/---
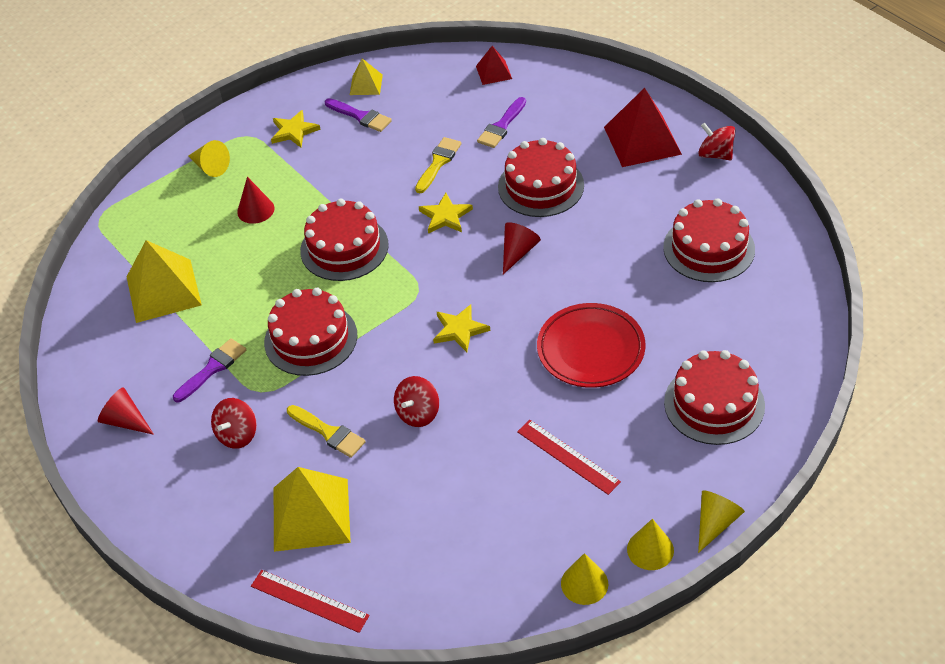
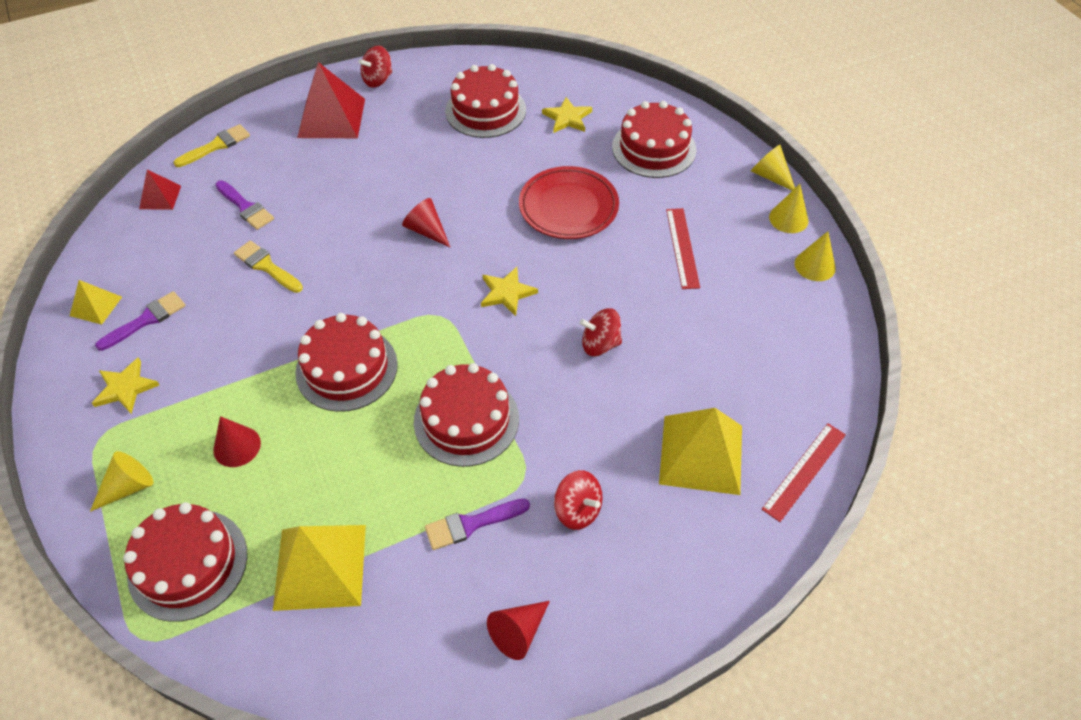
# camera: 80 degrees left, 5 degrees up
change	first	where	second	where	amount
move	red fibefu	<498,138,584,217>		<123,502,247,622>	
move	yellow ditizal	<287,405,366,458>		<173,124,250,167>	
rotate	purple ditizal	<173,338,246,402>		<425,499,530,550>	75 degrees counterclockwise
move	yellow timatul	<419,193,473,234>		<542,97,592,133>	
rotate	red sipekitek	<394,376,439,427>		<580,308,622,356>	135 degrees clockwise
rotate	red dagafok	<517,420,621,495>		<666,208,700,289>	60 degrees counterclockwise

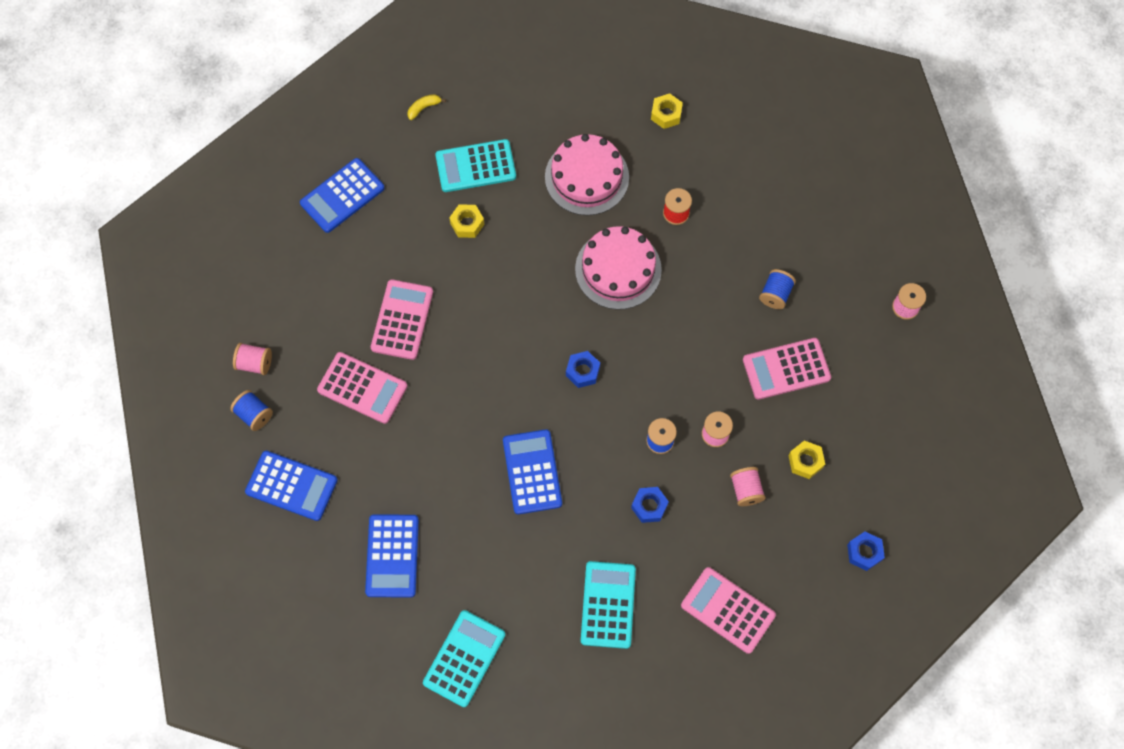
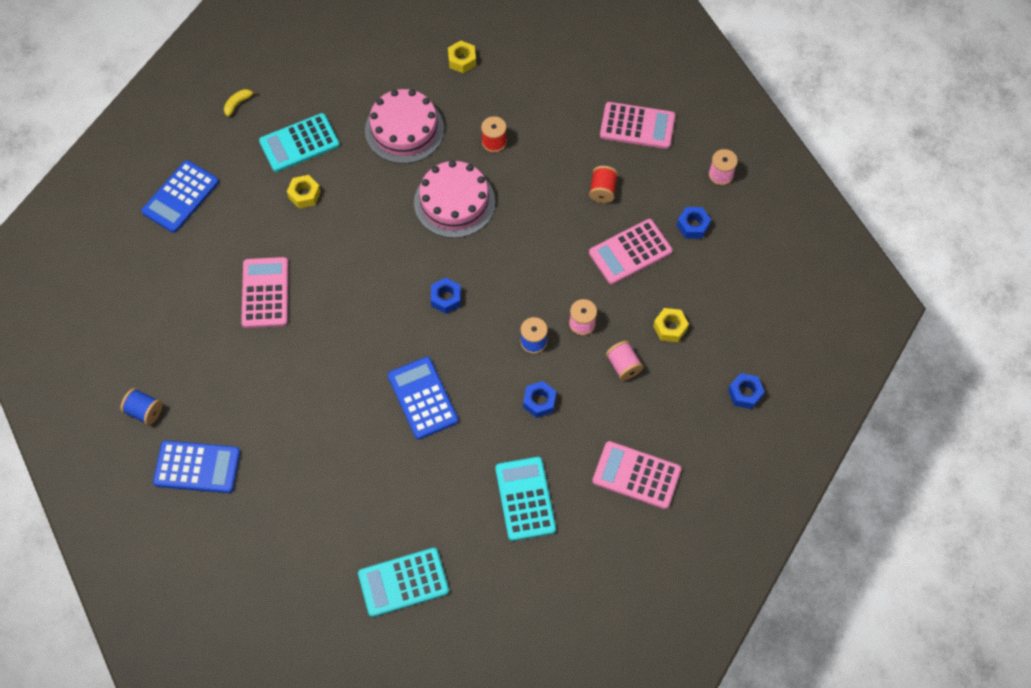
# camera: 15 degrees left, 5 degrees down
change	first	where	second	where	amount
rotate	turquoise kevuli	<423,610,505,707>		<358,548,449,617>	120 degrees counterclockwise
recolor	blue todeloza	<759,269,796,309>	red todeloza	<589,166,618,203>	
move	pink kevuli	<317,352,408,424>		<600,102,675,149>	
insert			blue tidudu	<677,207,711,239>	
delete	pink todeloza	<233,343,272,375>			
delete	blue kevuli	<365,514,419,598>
\---
/---
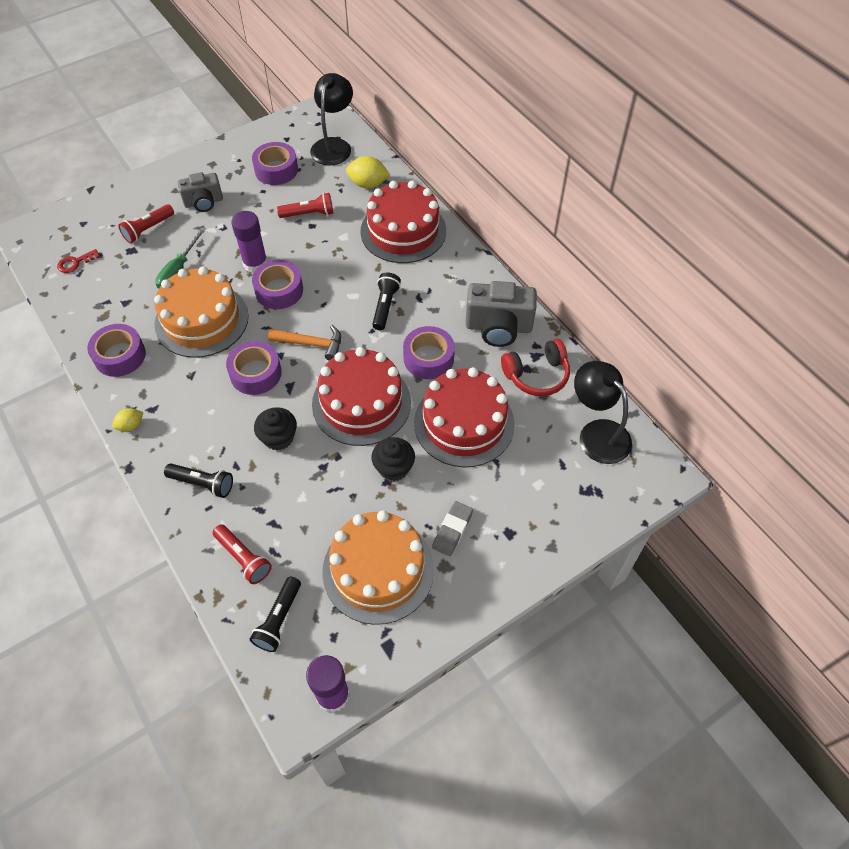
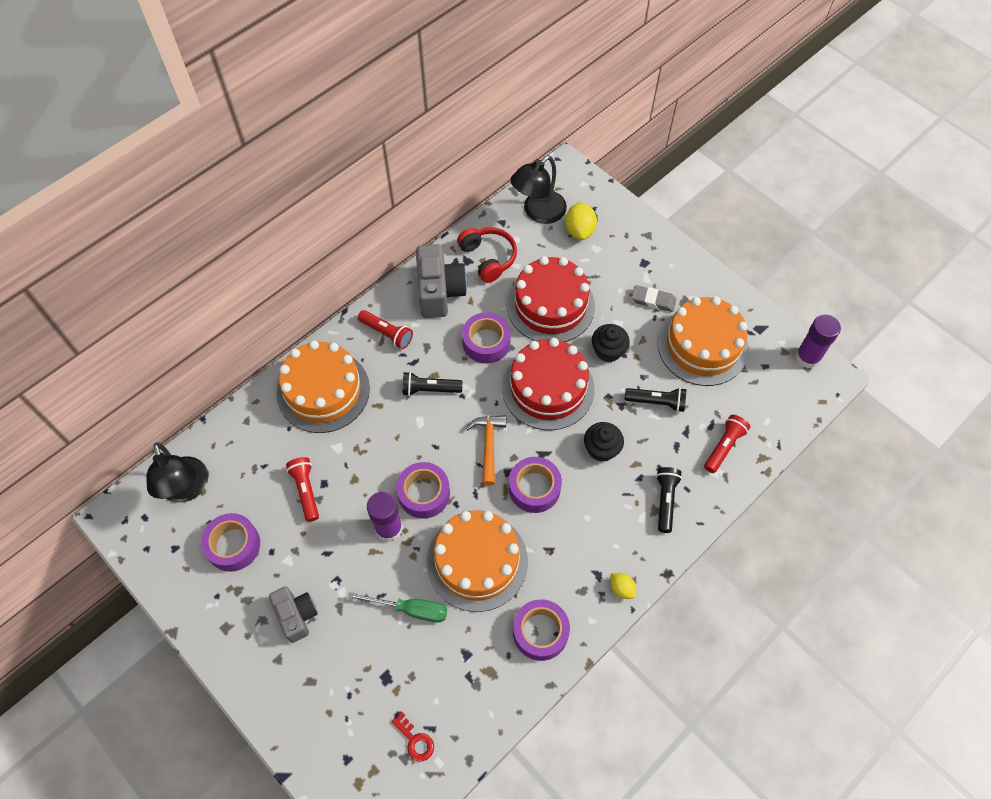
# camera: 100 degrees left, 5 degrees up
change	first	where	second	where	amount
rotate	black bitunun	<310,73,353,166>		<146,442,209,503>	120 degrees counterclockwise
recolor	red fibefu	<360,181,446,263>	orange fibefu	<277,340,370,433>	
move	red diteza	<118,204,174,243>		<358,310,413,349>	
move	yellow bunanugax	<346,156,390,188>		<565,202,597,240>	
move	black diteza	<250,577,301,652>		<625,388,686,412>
\---
/---
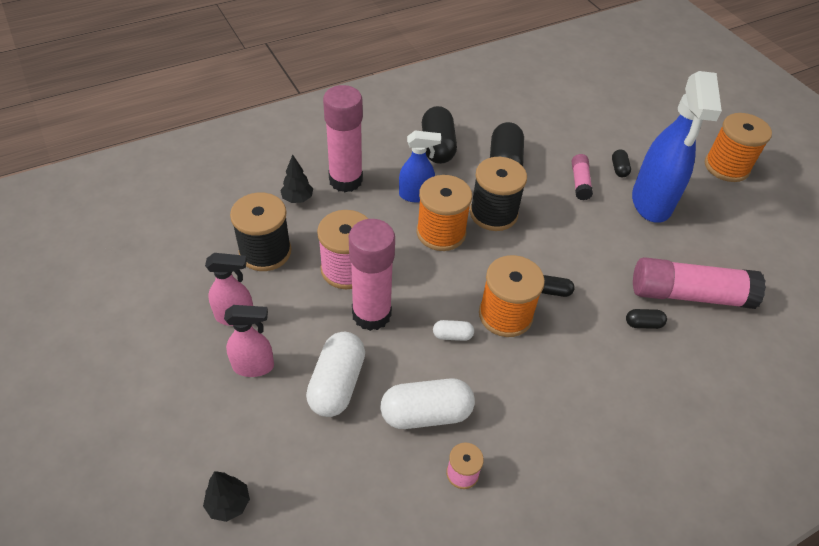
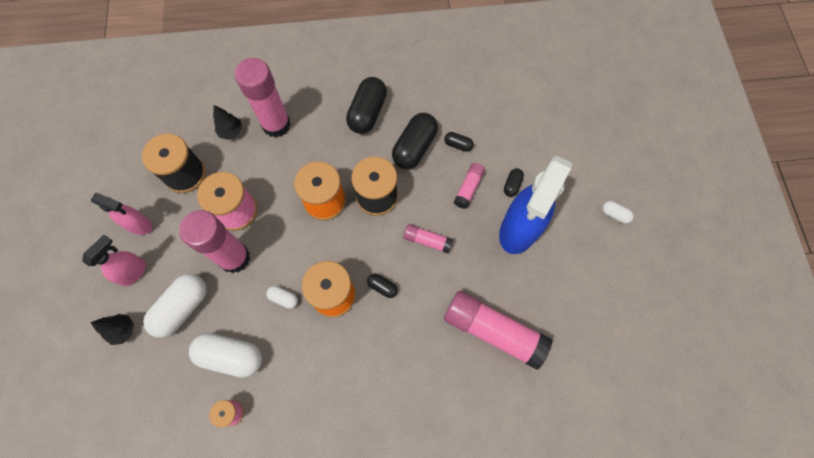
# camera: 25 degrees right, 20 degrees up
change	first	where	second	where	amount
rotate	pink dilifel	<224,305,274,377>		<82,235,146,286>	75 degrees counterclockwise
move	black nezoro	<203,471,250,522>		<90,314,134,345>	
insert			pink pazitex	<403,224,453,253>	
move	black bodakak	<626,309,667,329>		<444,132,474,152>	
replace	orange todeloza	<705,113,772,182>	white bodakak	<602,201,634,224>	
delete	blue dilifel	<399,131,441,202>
\---
• Description of the task:
Please report every line of the records above that contains the word "ditizal".

• Written reply:
move	yellow ditizal	<287,405,366,458>		<173,124,250,167>	
rotate	purple ditizal	<173,338,246,402>		<425,499,530,550>	75 degrees counterclockwise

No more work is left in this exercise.